══ Records for the task ══
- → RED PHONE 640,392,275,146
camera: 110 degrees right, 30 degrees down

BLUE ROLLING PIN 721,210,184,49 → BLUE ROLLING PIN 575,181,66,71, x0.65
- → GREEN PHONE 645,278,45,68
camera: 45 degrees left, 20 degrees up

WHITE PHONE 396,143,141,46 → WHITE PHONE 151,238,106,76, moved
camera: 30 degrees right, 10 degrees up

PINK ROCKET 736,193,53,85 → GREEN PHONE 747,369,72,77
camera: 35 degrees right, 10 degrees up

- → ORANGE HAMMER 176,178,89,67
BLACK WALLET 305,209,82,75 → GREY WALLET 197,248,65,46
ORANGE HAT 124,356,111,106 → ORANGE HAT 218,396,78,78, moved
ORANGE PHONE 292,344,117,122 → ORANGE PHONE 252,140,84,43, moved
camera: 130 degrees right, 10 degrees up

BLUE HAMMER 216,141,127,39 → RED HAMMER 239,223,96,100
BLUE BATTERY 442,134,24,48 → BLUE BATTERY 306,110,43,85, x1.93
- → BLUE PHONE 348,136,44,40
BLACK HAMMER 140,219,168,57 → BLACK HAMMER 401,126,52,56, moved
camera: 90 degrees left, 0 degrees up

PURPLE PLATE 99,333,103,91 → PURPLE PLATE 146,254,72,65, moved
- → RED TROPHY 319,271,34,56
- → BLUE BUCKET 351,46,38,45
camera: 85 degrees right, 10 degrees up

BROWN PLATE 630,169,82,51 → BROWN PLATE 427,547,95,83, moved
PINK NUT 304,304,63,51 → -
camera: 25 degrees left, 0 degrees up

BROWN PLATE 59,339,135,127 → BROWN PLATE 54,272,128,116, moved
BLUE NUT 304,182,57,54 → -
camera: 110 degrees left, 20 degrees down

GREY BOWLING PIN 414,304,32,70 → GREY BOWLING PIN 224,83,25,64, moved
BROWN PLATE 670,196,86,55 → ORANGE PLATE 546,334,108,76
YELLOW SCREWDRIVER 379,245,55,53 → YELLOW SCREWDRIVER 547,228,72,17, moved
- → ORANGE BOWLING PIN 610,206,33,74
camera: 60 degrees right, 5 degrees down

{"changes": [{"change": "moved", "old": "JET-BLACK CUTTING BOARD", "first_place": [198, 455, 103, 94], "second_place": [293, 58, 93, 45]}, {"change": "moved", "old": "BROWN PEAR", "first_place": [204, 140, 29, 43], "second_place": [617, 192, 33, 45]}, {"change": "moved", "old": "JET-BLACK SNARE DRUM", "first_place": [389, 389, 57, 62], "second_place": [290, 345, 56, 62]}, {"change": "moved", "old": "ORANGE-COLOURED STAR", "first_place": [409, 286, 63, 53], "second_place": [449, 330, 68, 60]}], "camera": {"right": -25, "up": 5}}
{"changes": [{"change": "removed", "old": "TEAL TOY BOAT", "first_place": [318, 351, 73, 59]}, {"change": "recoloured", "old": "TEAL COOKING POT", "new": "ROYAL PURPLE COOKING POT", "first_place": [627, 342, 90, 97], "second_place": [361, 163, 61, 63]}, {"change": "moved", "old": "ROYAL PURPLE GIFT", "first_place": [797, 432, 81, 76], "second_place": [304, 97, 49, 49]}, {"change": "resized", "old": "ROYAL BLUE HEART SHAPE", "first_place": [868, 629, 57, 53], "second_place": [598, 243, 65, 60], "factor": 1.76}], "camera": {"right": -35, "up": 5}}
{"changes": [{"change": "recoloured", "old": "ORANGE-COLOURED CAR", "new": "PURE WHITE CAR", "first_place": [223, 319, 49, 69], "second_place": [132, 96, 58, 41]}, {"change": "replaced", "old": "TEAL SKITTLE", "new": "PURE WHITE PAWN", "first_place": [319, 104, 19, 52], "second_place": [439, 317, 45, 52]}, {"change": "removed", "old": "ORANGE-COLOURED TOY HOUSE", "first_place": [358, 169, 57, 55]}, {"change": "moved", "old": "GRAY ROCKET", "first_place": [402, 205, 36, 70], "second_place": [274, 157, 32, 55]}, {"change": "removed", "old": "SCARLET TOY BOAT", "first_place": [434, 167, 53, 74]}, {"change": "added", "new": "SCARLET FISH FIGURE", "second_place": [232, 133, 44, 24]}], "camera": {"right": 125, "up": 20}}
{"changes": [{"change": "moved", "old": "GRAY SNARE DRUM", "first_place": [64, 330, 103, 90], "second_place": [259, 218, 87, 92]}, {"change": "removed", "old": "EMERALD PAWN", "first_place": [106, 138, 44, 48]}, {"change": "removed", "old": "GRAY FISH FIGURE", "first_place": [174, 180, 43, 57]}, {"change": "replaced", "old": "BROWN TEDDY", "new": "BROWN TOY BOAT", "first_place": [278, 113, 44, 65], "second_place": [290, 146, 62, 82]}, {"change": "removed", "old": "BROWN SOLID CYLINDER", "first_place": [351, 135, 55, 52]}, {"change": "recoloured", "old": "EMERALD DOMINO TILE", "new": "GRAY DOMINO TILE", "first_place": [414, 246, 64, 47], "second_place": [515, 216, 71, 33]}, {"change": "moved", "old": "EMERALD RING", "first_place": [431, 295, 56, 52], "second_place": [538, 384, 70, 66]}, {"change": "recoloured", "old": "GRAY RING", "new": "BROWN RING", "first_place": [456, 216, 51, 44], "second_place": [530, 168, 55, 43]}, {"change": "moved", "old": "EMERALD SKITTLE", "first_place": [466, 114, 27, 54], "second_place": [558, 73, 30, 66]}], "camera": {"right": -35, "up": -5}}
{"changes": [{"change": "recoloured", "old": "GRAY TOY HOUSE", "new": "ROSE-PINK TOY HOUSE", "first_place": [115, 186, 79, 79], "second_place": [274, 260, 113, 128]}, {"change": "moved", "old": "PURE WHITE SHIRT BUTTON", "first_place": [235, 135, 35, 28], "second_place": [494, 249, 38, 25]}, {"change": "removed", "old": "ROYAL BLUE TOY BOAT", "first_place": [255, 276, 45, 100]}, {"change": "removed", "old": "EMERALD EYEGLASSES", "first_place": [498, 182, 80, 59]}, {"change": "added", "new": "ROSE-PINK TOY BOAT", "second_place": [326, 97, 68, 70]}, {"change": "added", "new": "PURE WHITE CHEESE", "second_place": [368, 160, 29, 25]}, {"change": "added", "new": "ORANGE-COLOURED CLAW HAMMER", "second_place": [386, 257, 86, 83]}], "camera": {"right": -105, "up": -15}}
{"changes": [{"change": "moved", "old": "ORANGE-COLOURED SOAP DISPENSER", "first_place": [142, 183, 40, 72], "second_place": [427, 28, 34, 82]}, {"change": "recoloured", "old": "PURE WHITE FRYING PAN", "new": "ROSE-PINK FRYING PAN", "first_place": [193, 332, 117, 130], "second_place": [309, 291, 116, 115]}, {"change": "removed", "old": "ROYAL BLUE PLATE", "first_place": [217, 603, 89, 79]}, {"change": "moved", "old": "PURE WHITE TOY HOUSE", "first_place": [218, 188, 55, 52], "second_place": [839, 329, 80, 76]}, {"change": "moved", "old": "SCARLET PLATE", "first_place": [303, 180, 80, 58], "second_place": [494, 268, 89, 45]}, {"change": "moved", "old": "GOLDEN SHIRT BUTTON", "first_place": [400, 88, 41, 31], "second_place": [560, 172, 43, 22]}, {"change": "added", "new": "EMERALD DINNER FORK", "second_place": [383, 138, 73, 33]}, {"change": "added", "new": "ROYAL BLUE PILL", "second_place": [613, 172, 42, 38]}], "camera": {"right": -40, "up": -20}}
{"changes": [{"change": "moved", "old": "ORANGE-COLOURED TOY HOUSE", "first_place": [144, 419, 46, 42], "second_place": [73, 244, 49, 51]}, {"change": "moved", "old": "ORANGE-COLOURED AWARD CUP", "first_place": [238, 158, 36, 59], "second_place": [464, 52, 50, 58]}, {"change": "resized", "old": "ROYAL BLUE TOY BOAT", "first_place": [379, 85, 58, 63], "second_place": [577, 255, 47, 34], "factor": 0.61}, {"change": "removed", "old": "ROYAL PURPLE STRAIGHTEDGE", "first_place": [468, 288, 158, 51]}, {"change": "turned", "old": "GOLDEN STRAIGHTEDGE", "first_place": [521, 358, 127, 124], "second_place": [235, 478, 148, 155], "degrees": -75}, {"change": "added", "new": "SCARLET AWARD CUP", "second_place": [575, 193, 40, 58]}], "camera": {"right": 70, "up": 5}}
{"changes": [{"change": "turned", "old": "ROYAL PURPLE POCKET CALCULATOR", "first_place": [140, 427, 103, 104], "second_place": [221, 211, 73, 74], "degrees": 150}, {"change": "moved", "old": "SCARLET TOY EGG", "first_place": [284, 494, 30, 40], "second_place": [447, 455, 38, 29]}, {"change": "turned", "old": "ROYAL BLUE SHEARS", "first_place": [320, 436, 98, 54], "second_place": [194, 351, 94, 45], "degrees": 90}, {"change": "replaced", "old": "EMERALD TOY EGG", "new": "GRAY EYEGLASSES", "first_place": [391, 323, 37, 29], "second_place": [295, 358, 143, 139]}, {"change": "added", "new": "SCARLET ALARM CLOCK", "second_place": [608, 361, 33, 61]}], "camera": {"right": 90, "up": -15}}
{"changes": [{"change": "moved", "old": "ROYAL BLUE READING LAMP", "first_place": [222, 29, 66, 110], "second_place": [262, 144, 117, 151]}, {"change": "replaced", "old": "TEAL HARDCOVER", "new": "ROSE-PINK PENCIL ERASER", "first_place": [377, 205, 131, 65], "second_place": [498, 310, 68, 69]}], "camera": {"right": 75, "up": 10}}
═══
The string "HAMMER" marks the lines to return from the material. Copy each one.

- → ORANGE HAMMER 176,178,89,67
BLUE HAMMER 216,141,127,39 → RED HAMMER 239,223,96,100
BLACK HAMMER 140,219,168,57 → BLACK HAMMER 401,126,52,56, moved
{"changes": [{"change": "recoloured", "old": "GRAY TOY HOUSE", "new": "ROSE-PINK TOY HOUSE", "first_place": [115, 186, 79, 79], "second_place": [274, 260, 113, 128]}, {"change": "moved", "old": "PURE WHITE SHIRT BUTTON", "first_place": [235, 135, 35, 28], "second_place": [494, 249, 38, 25]}, {"change": "removed", "old": "ROYAL BLUE TOY BOAT", "first_place": [255, 276, 45, 100]}, {"change": "removed", "old": "EMERALD EYEGLASSES", "first_place": [498, 182, 80, 59]}, {"change": "added", "new": "ROSE-PINK TOY BOAT", "second_place": [326, 97, 68, 70]}, {"change": "added", "new": "PURE WHITE CHEESE", "second_place": [368, 160, 29, 25]}, {"change": "added", "new": "ORANGE-COLOURED CLAW HAMMER", "second_place": [386, 257, 86, 83]}], "camera": {"right": -105, "up": -15}}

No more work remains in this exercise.